Task brief: Could you reproduce every one of the items below word for word?

Stored records:
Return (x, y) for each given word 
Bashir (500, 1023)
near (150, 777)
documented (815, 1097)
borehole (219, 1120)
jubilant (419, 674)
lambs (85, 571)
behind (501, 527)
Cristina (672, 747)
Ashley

Finished task:
Return (x, y) for each given word 
Bashir (500, 1023)
near (150, 777)
documented (815, 1097)
borehole (219, 1120)
jubilant (419, 674)
lambs (85, 571)
behind (501, 527)
Cristina (672, 747)
Ashley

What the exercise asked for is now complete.